* **Record set**
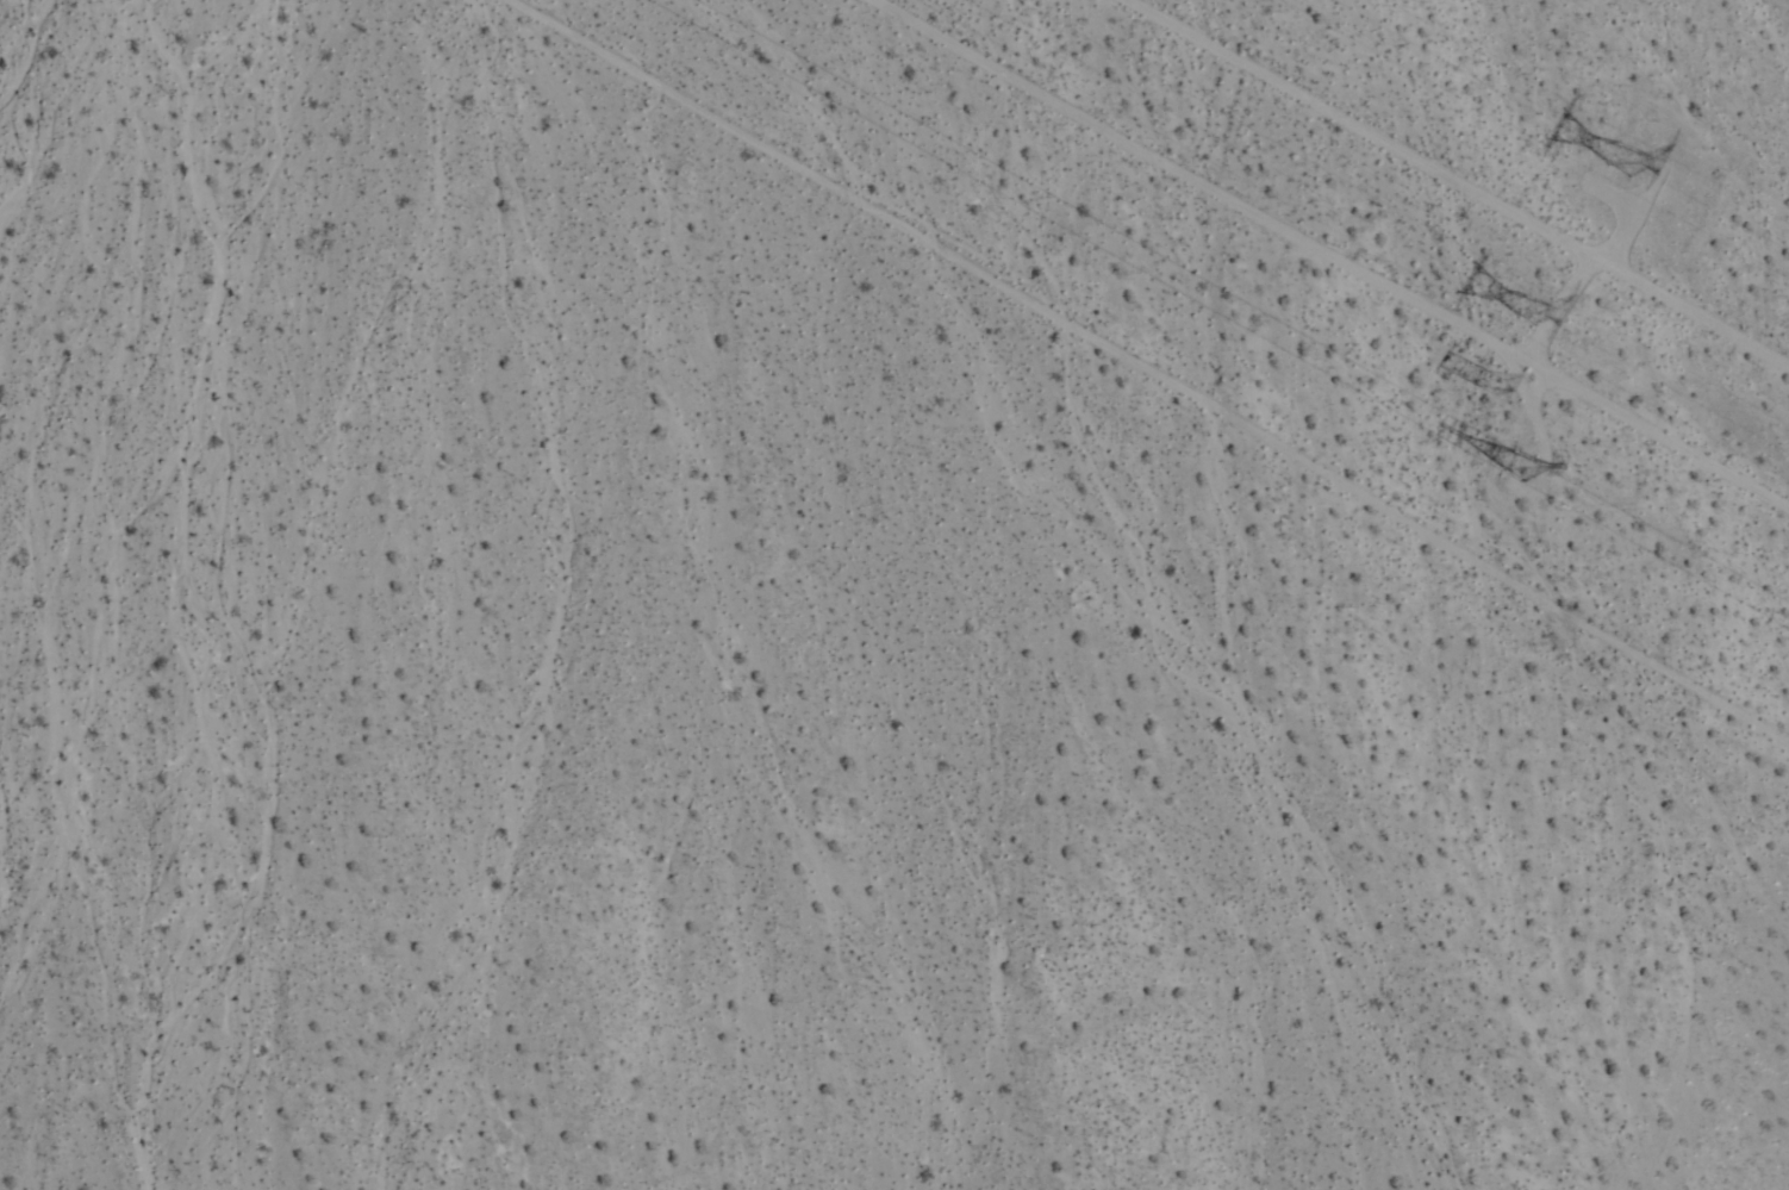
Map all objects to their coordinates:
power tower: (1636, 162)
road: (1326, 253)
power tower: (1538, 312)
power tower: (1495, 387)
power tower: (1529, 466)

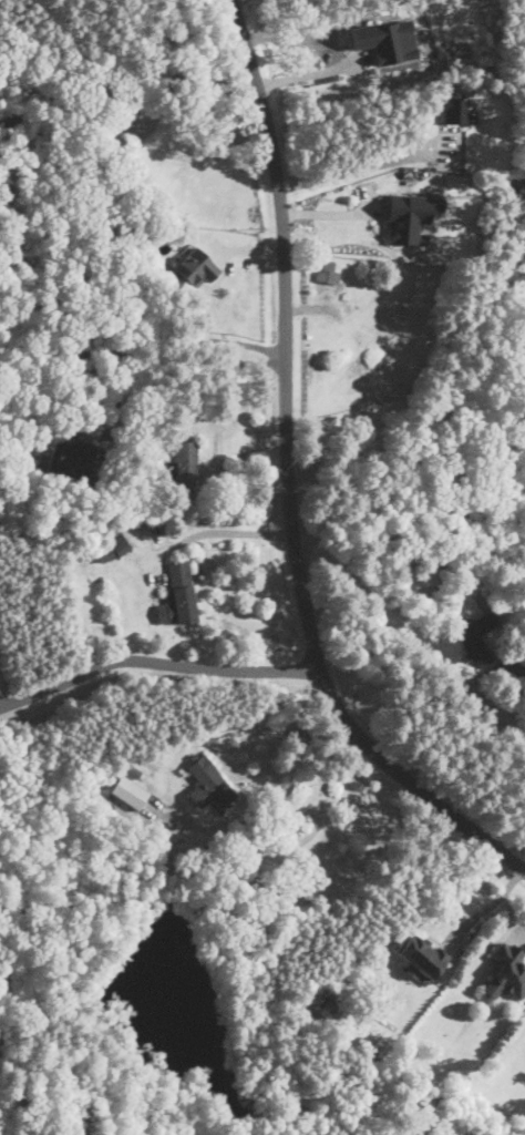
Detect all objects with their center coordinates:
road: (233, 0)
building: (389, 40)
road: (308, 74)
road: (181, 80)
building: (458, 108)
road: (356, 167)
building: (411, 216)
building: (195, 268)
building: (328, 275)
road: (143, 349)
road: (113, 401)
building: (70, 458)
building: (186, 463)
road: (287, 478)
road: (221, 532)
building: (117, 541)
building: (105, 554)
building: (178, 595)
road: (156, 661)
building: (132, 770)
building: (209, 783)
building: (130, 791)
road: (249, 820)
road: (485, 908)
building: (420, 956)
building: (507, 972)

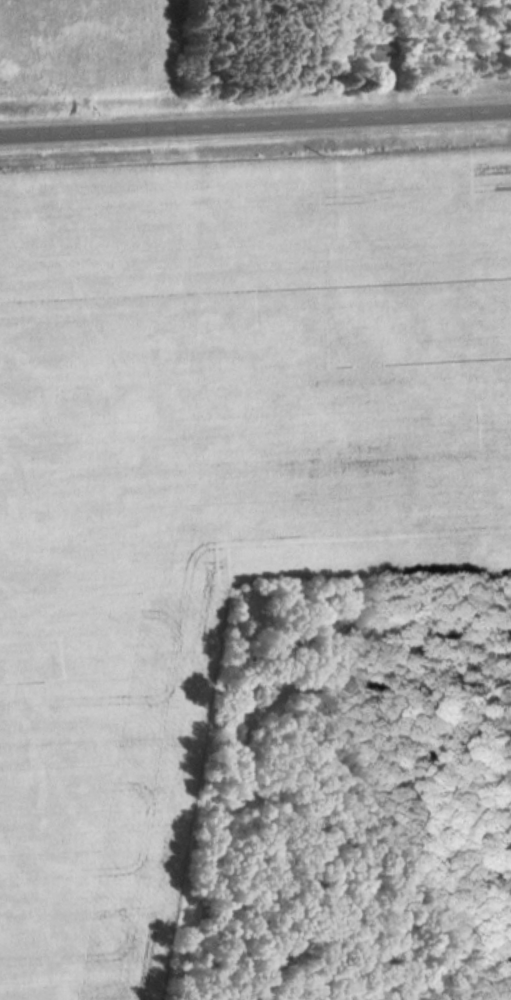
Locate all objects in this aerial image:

* **What you are asked to do**
Transcribe all of the data above exactly; no picture belongs in the copy.

* **Output of the task**
Map all objects to their coordinates:
power tower: (1636, 162)
road: (1326, 253)
power tower: (1538, 312)
power tower: (1495, 387)
power tower: (1529, 466)

Detect all objects with their center coordinates:
road: (233, 0)
building: (389, 40)
road: (308, 74)
road: (181, 80)
building: (458, 108)
road: (356, 167)
building: (411, 216)
building: (195, 268)
building: (328, 275)
road: (143, 349)
road: (113, 401)
building: (70, 458)
building: (186, 463)
road: (287, 478)
road: (221, 532)
building: (117, 541)
building: (105, 554)
building: (178, 595)
road: (156, 661)
building: (132, 770)
building: (209, 783)
building: (130, 791)
road: (249, 820)
road: (485, 908)
building: (420, 956)
building: (507, 972)

Locate all objects in this aerial image:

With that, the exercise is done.